→ **Study material**
[Start of Attachment]

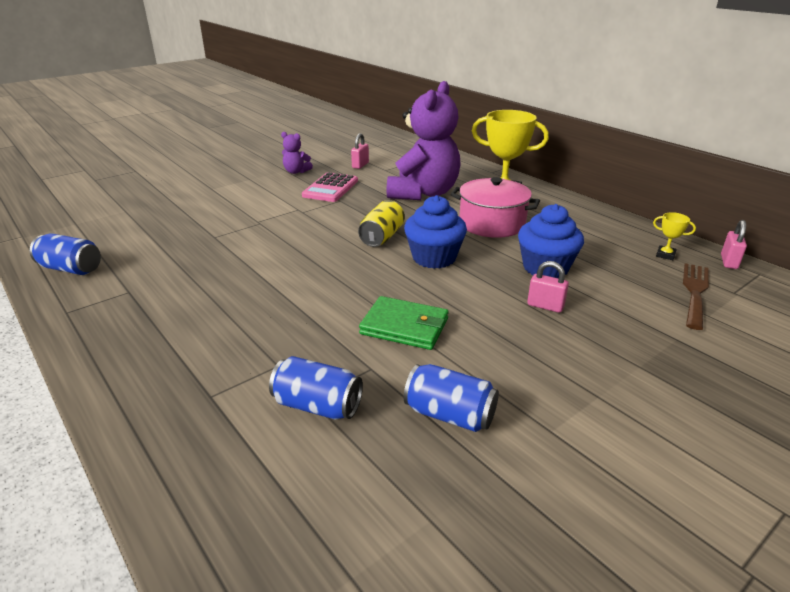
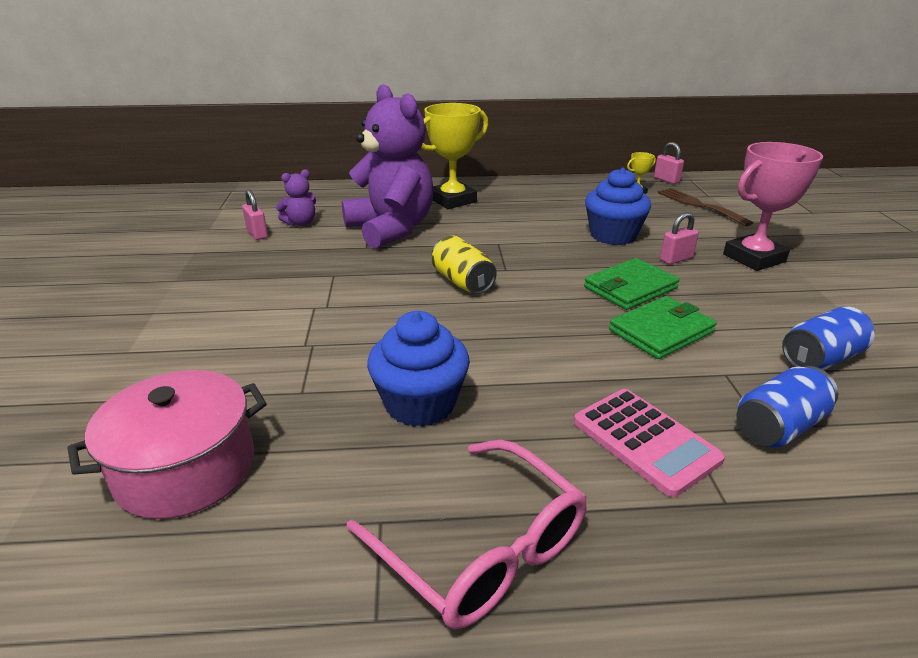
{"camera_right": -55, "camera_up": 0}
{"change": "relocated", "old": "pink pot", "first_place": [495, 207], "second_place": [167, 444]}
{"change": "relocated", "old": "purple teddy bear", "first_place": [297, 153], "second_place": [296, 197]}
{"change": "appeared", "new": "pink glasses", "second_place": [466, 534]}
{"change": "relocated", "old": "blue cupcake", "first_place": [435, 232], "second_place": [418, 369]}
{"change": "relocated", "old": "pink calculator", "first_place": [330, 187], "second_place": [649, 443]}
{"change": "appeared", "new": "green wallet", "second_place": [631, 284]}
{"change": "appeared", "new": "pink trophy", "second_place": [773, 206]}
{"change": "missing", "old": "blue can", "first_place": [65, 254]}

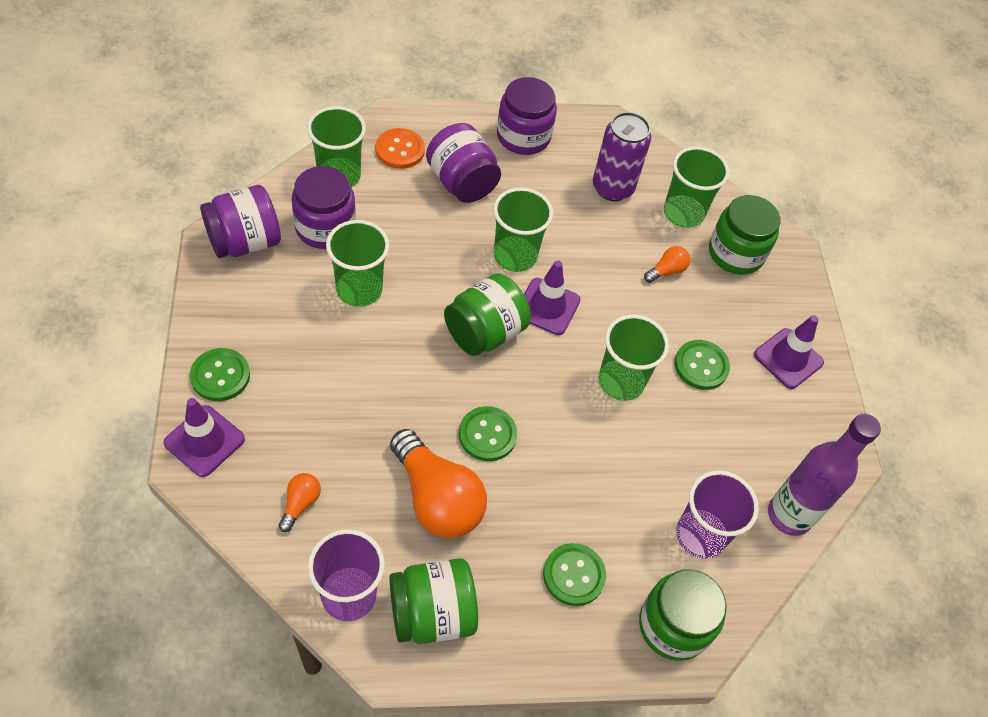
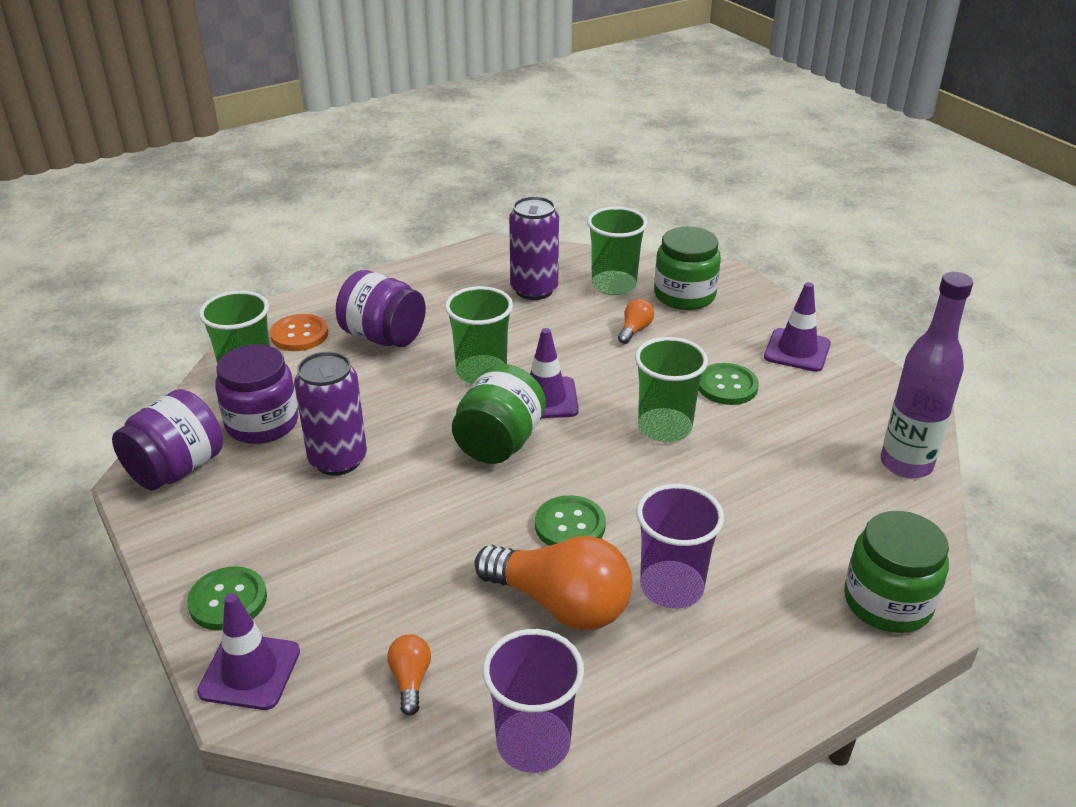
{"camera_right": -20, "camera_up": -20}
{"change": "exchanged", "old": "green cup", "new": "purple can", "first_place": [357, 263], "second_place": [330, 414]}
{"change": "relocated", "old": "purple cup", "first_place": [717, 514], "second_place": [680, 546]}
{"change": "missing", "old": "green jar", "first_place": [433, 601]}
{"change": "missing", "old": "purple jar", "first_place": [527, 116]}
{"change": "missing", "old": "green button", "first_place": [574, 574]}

[End of Attachment]

→ **What the task requires**
From the records above, copy every line that holds the word "pink".

→ **Task response**
{"change": "relocated", "old": "pink pot", "first_place": [495, 207], "second_place": [167, 444]}
{"change": "appeared", "new": "pink glasses", "second_place": [466, 534]}
{"change": "relocated", "old": "pink calculator", "first_place": [330, 187], "second_place": [649, 443]}
{"change": "appeared", "new": "pink trophy", "second_place": [773, 206]}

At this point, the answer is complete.